*Data*
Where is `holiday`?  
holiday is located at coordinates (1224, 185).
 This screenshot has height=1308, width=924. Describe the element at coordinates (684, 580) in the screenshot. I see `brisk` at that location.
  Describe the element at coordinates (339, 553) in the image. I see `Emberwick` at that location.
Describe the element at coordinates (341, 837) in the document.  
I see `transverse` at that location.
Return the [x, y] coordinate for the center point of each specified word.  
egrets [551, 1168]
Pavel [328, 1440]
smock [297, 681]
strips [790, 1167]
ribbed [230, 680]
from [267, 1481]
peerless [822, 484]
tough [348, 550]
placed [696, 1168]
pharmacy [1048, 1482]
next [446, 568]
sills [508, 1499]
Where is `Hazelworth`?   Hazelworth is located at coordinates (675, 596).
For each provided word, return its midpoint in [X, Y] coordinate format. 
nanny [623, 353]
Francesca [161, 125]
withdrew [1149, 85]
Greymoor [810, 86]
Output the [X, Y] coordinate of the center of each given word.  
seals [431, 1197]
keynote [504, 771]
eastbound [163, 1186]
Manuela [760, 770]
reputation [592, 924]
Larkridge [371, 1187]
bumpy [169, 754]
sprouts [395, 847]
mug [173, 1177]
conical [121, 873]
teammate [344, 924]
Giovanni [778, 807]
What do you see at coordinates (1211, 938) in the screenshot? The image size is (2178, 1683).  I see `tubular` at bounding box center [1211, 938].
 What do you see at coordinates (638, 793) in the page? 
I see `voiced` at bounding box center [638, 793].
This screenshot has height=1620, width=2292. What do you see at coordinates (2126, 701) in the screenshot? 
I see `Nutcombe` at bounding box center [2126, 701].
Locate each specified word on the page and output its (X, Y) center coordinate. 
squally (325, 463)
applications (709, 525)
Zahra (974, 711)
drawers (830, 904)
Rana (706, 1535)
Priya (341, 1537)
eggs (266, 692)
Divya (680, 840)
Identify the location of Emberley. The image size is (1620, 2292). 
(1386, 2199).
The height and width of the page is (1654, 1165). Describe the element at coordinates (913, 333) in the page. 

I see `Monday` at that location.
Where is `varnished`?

*What is required*
Return all of the items above word for word, keeping their original order and line breaks.

*Written answer*
Where is `holiday`?  
holiday is located at coordinates (1224, 185).
 This screenshot has height=1308, width=924. Describe the element at coordinates (684, 580) in the screenshot. I see `brisk` at that location.
  Describe the element at coordinates (339, 553) in the image. I see `Emberwick` at that location.
Describe the element at coordinates (341, 837) in the document.  
I see `transverse` at that location.
Return the [x, y] coordinate for the center point of each specified word.  
egrets [551, 1168]
Pavel [328, 1440]
smock [297, 681]
strips [790, 1167]
ribbed [230, 680]
from [267, 1481]
peerless [822, 484]
tough [348, 550]
placed [696, 1168]
pharmacy [1048, 1482]
next [446, 568]
sills [508, 1499]
Where is `Hazelworth`?   Hazelworth is located at coordinates (675, 596).
For each provided word, return its midpoint in [X, Y] coordinate format. 
nanny [623, 353]
Francesca [161, 125]
withdrew [1149, 85]
Greymoor [810, 86]
Output the [X, Y] coordinate of the center of each given word.  
seals [431, 1197]
keynote [504, 771]
eastbound [163, 1186]
Manuela [760, 770]
reputation [592, 924]
Larkridge [371, 1187]
bumpy [169, 754]
sprouts [395, 847]
mug [173, 1177]
conical [121, 873]
teammate [344, 924]
Giovanni [778, 807]
What do you see at coordinates (1211, 938) in the screenshot? The image size is (2178, 1683).  I see `tubular` at bounding box center [1211, 938].
 What do you see at coordinates (638, 793) in the page? 
I see `voiced` at bounding box center [638, 793].
This screenshot has height=1620, width=2292. What do you see at coordinates (2126, 701) in the screenshot? 
I see `Nutcombe` at bounding box center [2126, 701].
Locate each specified word on the page and output its (X, Y) center coordinate. 
squally (325, 463)
applications (709, 525)
Zahra (974, 711)
drawers (830, 904)
Rana (706, 1535)
Priya (341, 1537)
eggs (266, 692)
Divya (680, 840)
Identify the location of Emberley. The image size is (1620, 2292). 
(1386, 2199).
The height and width of the page is (1654, 1165). Describe the element at coordinates (913, 333) in the page. 

I see `Monday` at that location.
Where is `varnished`?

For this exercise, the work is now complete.